[[ DATA SECTION open ]]
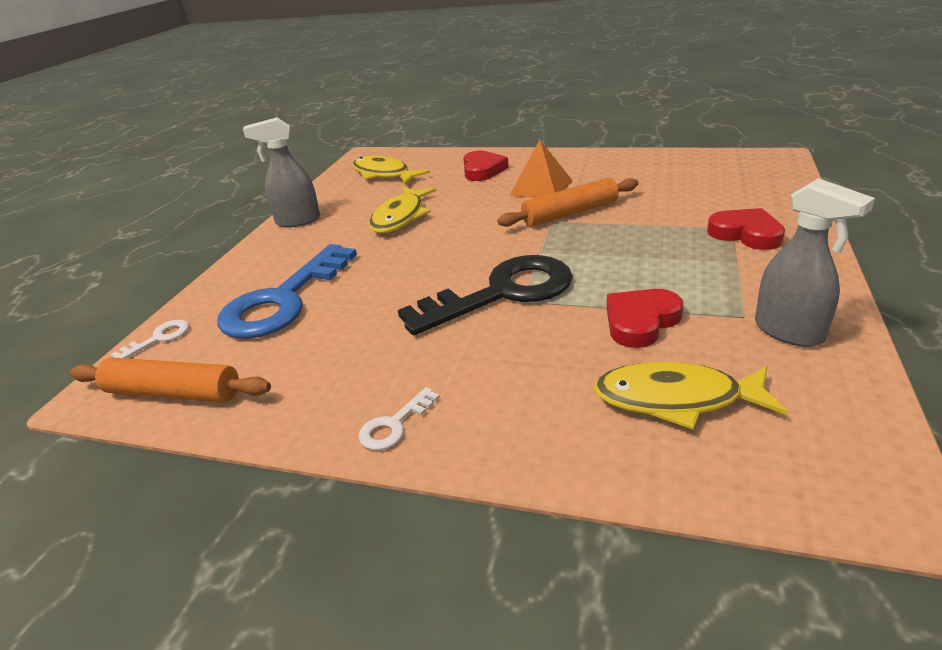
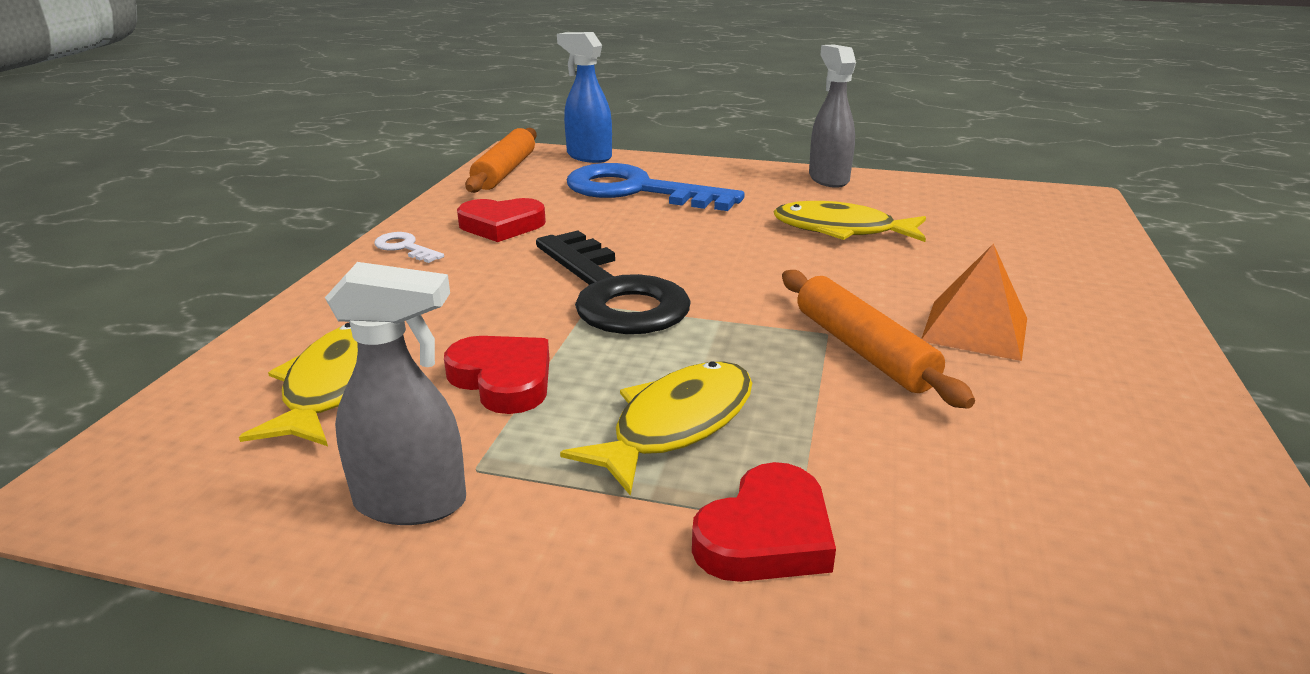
camera: 85 degrees right, 5 degrees down
(159, 339) = (588, 156): white key -> blue spray bottle
(384, 174) = (999, 212): yellow fish -> yellow fish (676, 424)
(482, 170) = (1045, 280): red heart -> red heart (501, 225)
(789, 332) = (412, 503): grey spray bottle -> grey spray bottle turned 135 degrees counterclockwise

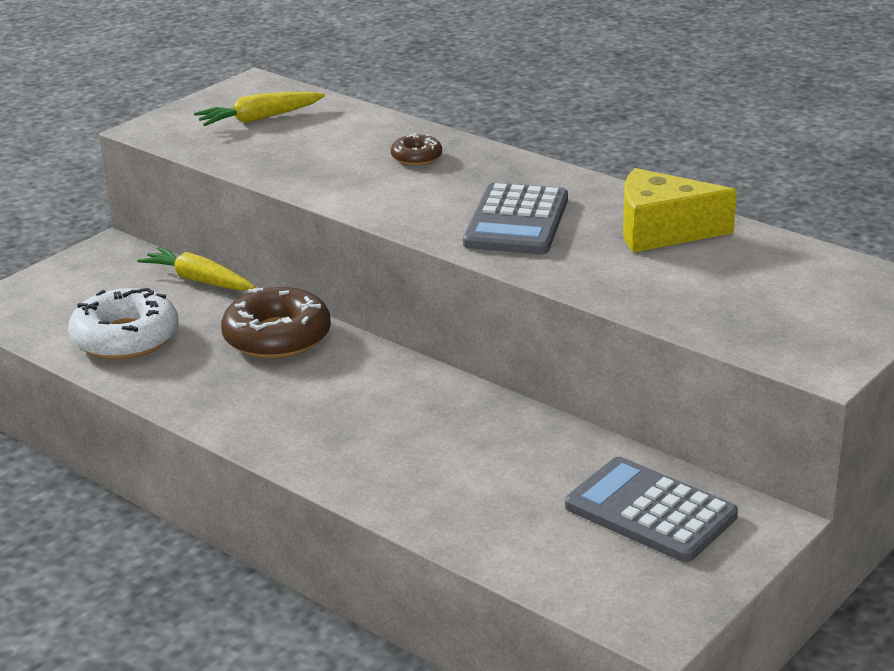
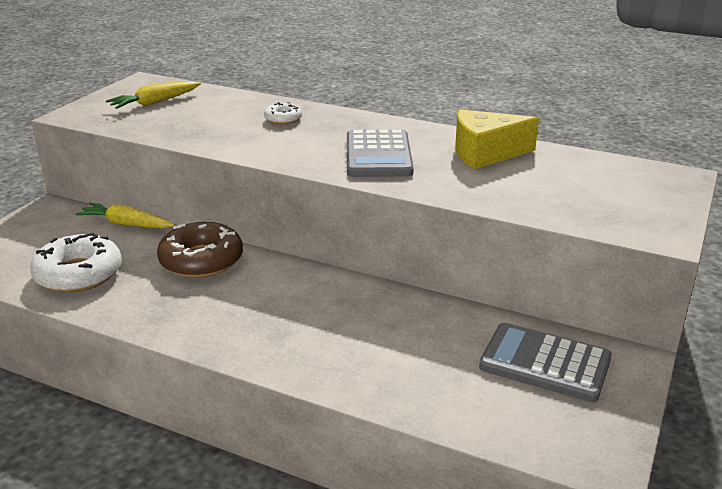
camera: 15 degrees left, 0 degrees up
(416, 157) = (283, 119): brown donut -> white donut

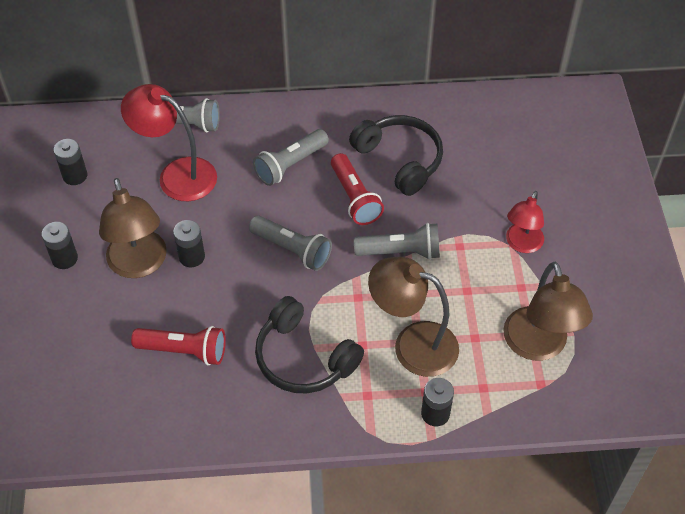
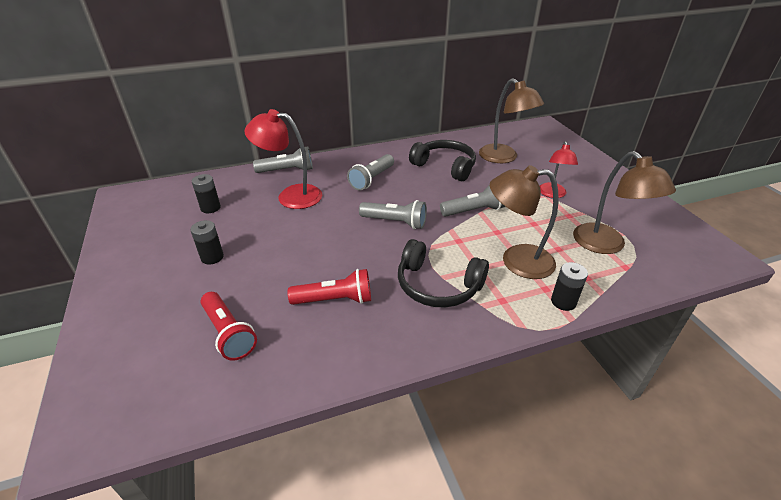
camera: 15 degrees left, 15 degrees down
(139, 265) = (277, 250): brown lamp -> brown lamp (504, 158)
(192, 257) = (319, 239): black battery -> none
(355, 198) = (425, 189): red flashlight -> red flashlight (229, 333)

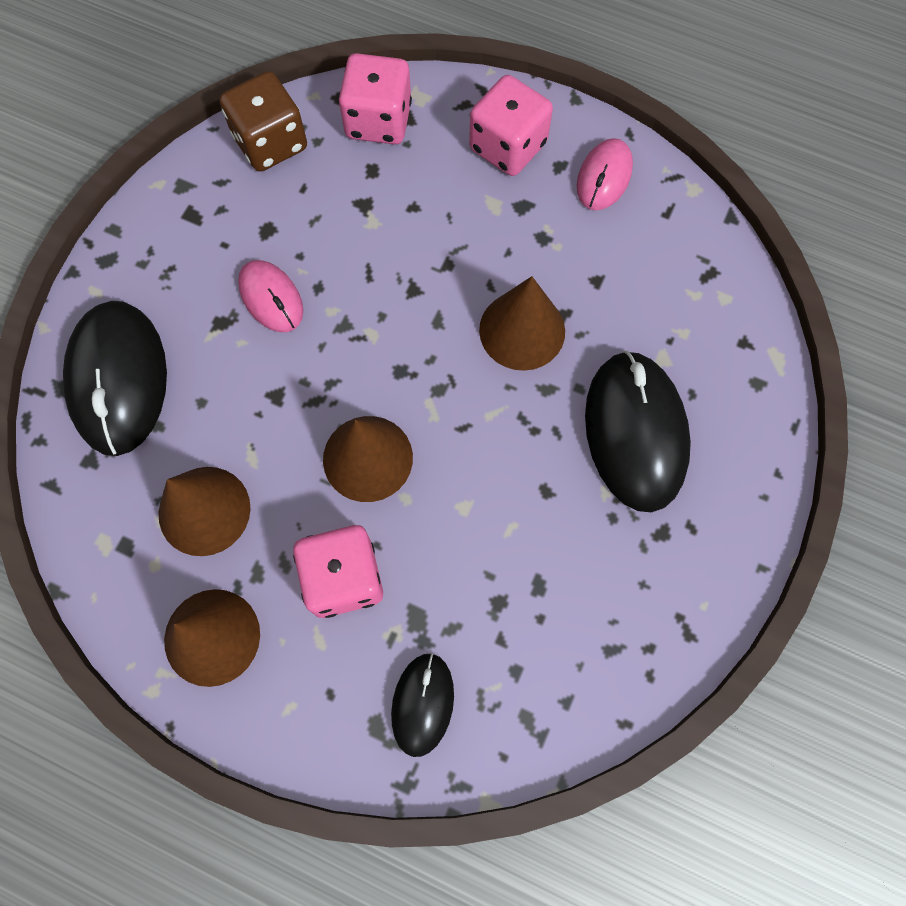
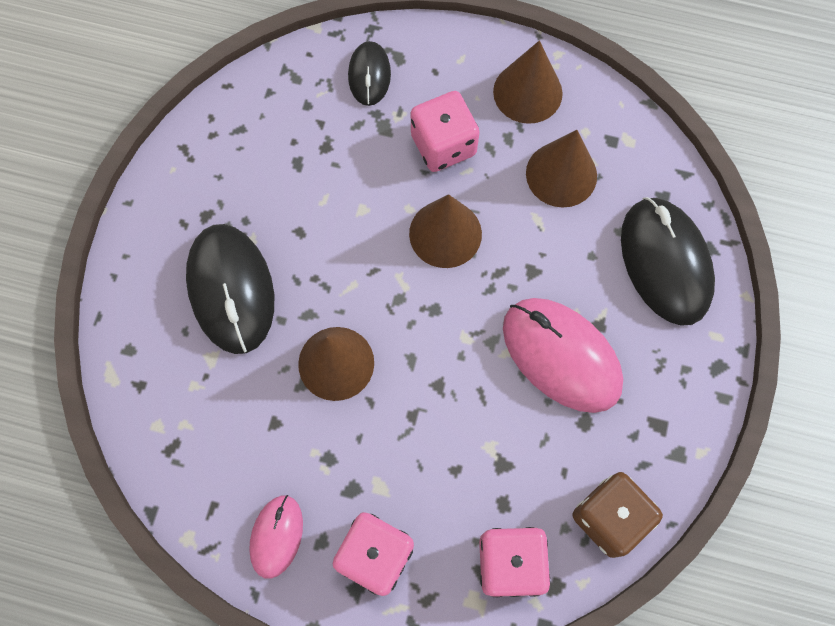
camera: 170 degrees right, 0 degrees up
(271, 298) = (561, 355): pink mouse -> pink mouse, size x1.81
[[ DATA SECTION closed ]]
ACTIVITY. Could every record be given again exactly, with its pictures left out?

YOUR SOLUTION.
camera: 85 degrees right, 5 degrees down
(159, 339) = (588, 156): white key -> blue spray bottle
(384, 174) = (999, 212): yellow fish -> yellow fish (676, 424)
(482, 170) = (1045, 280): red heart -> red heart (501, 225)
(789, 332) = (412, 503): grey spray bottle -> grey spray bottle turned 135 degrees counterclockwise

camera: 15 degrees left, 0 degrees up
(416, 157) = (283, 119): brown donut -> white donut

camera: 15 degrees left, 15 degrees down
(139, 265) = (277, 250): brown lamp -> brown lamp (504, 158)
(192, 257) = (319, 239): black battery -> none
(355, 198) = (425, 189): red flashlight -> red flashlight (229, 333)

camera: 170 degrees right, 0 degrees up
(271, 298) = (561, 355): pink mouse -> pink mouse, size x1.81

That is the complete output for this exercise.